[Listed records — start]

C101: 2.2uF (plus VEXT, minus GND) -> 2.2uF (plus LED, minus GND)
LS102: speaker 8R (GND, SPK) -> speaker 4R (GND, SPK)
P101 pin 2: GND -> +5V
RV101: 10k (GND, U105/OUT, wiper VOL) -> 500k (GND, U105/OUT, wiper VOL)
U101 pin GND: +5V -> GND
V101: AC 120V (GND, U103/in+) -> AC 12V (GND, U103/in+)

[Listed records — finish]
[Listed records — start]

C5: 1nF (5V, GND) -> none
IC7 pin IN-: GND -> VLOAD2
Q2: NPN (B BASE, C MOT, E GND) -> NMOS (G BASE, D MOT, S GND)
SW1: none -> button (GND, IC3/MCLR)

[Listed records — finish]

▶ **Directions for this task**
Would you copy, unchanged, the stretch of the records above that begins at the line containing "C101: 2.2uF (plus" and ends at the line containing "V101: AC 120V", and only that?

▶ **Exercise result**
C101: 2.2uF (plus VEXT, minus GND) -> 2.2uF (plus LED, minus GND)
LS102: speaker 8R (GND, SPK) -> speaker 4R (GND, SPK)
P101 pin 2: GND -> +5V
RV101: 10k (GND, U105/OUT, wiper VOL) -> 500k (GND, U105/OUT, wiper VOL)
U101 pin GND: +5V -> GND
V101: AC 120V (GND, U103/in+) -> AC 12V (GND, U103/in+)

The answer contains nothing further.